Itemized modification records:
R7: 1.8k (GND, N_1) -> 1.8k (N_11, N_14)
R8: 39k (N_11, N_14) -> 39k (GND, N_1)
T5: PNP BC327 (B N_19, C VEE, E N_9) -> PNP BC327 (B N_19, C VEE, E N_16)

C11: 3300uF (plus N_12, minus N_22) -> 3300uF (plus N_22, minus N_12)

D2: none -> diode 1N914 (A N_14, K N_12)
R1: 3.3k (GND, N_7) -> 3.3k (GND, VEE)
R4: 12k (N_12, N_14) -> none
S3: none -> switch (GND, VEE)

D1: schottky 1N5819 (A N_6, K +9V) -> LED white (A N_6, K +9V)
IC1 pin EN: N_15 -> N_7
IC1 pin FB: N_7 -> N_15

*To do:*
Beginning at the line where "D1: schottky 1N5819" appears, extract each line through the end of the data above; keep them exact and include nothing else.

*Solution below:*
D1: schottky 1N5819 (A N_6, K +9V) -> LED white (A N_6, K +9V)
IC1 pin EN: N_15 -> N_7
IC1 pin FB: N_7 -> N_15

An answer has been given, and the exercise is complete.